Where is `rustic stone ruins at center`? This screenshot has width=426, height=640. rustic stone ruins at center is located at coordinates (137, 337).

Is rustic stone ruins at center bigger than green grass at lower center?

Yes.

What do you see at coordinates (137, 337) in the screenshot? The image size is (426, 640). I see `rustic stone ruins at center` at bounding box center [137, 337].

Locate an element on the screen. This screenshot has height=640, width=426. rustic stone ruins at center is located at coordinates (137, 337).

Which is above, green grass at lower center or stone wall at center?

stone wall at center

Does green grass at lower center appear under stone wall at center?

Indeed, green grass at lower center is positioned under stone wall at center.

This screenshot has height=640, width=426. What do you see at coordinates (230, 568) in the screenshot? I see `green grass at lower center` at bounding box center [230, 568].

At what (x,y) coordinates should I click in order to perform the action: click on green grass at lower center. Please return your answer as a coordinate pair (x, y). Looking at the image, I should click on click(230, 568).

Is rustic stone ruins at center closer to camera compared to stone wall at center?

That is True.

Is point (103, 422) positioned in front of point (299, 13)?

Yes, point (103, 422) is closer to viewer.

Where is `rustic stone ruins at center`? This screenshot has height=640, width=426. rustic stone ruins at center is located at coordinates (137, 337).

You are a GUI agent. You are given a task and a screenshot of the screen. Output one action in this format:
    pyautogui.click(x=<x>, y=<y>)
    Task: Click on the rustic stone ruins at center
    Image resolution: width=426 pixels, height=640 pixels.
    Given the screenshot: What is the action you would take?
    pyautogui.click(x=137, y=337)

#### The problem:
Update the records above by changing every "green grass at lower center" to "grassy patch at lower center", leaving everything else unchanged.

#### Problem solution:
Where is `rustic stone ruins at center`? This screenshot has width=426, height=640. rustic stone ruins at center is located at coordinates (137, 337).

Is rustic stone ruins at center bigger than grassy patch at lower center?

Yes.

What do you see at coordinates (137, 337) in the screenshot? The image size is (426, 640). I see `rustic stone ruins at center` at bounding box center [137, 337].

Locate an element on the screen. This screenshot has height=640, width=426. rustic stone ruins at center is located at coordinates (137, 337).

Which is above, grassy patch at lower center or stone wall at center?

stone wall at center

Does grassy patch at lower center appear under stone wall at center?

Indeed, grassy patch at lower center is positioned under stone wall at center.

This screenshot has height=640, width=426. What do you see at coordinates (230, 568) in the screenshot? I see `grassy patch at lower center` at bounding box center [230, 568].

At what (x,y) coordinates should I click in order to perform the action: click on grassy patch at lower center. Please return your answer as a coordinate pair (x, y). Looking at the image, I should click on click(230, 568).

Is rustic stone ruins at center closer to camera compared to stone wall at center?

That is True.

Is point (103, 422) positioned in front of point (299, 13)?

Yes, point (103, 422) is closer to viewer.

Where is `rustic stone ruins at center`? This screenshot has height=640, width=426. rustic stone ruins at center is located at coordinates (137, 337).

You are a GUI agent. You are given a task and a screenshot of the screen. Output one action in this format:
    pyautogui.click(x=<x>, y=<y>)
    Task: Click on the rustic stone ruins at center
    Image resolution: width=426 pixels, height=640 pixels.
    Given the screenshot: What is the action you would take?
    pyautogui.click(x=137, y=337)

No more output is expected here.